# [Problem statement]
In the records that follow, find each line with the word "white" and copy it.

■ ■ ■ ■ ■ ■ ■

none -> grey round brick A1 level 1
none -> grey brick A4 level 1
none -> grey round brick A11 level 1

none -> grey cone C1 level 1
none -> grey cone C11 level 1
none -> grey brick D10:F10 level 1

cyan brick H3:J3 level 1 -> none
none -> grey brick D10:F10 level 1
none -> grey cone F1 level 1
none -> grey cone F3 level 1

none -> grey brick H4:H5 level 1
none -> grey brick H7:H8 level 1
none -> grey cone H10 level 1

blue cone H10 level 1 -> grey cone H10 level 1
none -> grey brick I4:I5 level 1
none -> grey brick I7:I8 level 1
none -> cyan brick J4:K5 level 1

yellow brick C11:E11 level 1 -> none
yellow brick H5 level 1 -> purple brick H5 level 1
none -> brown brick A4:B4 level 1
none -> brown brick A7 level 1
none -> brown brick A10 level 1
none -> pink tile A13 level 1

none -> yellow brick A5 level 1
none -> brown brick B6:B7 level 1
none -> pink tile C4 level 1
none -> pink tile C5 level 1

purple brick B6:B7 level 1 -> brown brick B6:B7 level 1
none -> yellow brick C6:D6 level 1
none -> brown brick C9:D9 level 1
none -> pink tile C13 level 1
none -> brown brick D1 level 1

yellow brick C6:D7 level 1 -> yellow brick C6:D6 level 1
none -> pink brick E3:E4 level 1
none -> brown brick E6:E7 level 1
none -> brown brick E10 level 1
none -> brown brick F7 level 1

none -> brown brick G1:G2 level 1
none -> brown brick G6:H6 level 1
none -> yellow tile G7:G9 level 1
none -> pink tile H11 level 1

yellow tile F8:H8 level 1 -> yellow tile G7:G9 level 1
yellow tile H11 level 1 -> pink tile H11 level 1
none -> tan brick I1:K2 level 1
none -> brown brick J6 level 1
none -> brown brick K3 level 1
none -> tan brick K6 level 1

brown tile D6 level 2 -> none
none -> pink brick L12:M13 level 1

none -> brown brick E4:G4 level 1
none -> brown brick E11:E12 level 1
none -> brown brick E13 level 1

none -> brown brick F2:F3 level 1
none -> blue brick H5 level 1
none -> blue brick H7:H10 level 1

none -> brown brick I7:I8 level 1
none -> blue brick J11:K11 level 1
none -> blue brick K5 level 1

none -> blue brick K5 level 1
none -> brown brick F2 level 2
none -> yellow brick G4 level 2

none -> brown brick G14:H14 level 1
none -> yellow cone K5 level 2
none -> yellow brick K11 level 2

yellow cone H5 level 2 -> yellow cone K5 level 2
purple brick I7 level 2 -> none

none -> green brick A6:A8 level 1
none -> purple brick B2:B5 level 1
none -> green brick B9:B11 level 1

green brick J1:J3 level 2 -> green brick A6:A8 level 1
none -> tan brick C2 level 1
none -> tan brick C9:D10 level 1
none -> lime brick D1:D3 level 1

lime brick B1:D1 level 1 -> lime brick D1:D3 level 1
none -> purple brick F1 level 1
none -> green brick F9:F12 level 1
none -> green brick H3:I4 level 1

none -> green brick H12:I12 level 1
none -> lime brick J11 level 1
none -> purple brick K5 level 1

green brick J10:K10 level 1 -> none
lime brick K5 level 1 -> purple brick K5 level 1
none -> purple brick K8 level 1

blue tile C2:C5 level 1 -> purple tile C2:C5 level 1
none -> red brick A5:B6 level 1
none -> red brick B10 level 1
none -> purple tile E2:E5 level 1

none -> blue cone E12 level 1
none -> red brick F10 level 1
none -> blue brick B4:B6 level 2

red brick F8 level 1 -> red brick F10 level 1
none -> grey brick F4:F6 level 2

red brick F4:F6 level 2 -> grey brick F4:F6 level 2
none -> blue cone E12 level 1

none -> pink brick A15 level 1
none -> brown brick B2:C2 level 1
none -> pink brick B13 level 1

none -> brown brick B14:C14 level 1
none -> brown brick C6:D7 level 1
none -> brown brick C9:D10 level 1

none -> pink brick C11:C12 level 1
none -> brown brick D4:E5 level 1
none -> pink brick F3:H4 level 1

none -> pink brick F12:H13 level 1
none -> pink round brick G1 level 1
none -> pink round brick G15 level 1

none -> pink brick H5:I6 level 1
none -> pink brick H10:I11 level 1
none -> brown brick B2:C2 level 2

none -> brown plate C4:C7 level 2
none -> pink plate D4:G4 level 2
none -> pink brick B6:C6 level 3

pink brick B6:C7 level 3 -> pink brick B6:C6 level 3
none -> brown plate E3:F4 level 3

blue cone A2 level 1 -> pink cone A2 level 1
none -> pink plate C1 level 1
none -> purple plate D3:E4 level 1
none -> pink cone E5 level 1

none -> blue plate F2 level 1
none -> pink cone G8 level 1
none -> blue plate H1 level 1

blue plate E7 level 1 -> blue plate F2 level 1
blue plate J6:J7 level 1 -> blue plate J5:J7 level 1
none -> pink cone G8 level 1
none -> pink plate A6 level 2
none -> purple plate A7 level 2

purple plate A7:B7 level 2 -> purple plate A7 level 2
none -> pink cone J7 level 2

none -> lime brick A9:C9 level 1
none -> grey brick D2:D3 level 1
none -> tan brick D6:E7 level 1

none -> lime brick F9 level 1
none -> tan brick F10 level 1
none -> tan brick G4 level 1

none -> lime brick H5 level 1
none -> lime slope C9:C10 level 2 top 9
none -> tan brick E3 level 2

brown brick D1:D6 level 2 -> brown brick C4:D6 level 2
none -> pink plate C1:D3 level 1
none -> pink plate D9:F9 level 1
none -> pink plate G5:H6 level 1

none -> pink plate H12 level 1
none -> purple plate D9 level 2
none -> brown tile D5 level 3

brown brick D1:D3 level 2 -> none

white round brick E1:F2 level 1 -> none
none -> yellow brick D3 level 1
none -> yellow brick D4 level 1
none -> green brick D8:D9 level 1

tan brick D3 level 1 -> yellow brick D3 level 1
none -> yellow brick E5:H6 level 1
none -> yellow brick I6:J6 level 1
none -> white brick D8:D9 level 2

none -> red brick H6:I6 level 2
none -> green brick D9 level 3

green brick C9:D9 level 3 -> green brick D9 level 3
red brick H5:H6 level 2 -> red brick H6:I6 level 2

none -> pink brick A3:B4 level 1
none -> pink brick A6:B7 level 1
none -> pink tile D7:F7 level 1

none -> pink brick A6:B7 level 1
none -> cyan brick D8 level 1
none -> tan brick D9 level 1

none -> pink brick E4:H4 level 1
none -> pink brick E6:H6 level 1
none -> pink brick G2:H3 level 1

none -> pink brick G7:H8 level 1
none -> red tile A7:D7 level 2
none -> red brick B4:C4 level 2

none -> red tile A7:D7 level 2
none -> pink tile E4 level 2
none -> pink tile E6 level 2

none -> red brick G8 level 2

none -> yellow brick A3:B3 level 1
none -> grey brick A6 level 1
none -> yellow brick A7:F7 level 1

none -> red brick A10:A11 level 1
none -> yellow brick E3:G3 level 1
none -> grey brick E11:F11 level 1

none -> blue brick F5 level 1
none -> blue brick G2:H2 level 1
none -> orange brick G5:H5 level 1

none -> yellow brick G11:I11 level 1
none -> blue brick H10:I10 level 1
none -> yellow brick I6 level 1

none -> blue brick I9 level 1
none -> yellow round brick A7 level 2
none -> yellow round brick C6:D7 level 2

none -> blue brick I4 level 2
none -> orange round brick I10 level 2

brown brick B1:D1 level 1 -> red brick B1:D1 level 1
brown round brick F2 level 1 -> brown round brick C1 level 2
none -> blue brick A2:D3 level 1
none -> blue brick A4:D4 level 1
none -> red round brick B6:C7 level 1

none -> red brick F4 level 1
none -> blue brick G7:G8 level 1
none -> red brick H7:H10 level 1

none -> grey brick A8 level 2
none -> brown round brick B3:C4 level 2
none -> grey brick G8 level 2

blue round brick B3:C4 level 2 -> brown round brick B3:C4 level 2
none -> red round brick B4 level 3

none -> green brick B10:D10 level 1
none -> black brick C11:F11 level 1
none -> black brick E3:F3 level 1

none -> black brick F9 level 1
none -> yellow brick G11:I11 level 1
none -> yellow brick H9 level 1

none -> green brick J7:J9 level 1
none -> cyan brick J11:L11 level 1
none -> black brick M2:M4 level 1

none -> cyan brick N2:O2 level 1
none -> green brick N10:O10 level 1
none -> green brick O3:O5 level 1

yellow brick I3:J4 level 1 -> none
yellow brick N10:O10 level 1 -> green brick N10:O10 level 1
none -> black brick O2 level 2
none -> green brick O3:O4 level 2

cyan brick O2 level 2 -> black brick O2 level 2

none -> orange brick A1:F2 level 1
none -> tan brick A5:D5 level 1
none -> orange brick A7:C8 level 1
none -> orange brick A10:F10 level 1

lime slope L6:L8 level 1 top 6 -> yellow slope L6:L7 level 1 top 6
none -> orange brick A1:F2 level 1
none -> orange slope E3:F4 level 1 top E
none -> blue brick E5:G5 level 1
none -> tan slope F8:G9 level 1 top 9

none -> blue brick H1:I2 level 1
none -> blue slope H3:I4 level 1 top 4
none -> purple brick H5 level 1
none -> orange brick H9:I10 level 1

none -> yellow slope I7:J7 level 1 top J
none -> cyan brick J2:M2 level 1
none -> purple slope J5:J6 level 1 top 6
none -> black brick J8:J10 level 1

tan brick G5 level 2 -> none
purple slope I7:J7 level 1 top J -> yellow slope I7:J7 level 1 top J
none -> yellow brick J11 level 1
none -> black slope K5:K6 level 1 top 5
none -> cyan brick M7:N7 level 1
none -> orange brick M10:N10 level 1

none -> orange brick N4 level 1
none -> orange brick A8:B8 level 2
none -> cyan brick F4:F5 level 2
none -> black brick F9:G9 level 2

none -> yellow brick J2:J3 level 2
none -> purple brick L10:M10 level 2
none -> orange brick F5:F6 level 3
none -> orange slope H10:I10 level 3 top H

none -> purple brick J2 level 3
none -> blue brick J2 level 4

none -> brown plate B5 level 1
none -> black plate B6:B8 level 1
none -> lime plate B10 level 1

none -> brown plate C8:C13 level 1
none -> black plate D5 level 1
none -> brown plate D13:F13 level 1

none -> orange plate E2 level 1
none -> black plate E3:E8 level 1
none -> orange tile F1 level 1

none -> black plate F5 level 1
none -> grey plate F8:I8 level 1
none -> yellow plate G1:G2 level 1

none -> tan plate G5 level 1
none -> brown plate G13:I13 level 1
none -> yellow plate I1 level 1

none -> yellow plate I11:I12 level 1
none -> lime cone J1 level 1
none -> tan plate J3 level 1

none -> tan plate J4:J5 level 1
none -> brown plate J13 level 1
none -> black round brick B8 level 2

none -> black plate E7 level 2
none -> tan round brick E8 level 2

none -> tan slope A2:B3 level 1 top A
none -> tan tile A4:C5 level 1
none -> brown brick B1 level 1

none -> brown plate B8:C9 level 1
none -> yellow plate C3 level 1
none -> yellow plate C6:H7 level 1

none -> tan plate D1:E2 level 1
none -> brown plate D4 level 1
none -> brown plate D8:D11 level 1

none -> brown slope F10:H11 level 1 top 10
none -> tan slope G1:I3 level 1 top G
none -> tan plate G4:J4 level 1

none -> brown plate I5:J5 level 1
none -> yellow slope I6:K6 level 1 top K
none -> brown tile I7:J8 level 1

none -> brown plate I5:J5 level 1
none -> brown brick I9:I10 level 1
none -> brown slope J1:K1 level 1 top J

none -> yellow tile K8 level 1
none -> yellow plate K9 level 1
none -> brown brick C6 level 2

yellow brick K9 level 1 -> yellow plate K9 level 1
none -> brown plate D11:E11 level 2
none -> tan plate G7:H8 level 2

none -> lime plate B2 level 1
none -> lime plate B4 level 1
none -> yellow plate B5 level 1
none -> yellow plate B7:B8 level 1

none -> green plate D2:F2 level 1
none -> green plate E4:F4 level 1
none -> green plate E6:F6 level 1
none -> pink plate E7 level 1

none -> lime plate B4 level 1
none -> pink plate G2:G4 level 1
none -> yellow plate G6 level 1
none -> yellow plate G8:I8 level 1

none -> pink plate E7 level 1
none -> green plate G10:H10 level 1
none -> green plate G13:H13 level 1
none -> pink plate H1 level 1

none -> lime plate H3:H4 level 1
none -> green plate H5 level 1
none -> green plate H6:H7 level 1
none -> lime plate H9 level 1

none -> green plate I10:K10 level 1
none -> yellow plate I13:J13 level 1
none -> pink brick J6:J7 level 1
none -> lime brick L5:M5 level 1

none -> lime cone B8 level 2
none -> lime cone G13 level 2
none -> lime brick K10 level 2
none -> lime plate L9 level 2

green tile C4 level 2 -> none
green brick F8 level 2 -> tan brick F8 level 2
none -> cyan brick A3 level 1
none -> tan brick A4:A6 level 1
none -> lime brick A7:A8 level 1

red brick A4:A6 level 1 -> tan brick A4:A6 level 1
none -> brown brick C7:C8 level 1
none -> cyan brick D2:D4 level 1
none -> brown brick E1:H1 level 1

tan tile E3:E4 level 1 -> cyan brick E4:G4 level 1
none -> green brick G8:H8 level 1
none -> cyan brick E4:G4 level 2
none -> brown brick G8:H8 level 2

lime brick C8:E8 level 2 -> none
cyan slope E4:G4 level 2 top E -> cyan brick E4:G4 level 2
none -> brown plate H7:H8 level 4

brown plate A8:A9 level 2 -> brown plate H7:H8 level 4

■ ■ ■ ■ ■ ■ ■

# [Your solution]
white round brick E1:F2 level 1 -> none
none -> white brick D8:D9 level 2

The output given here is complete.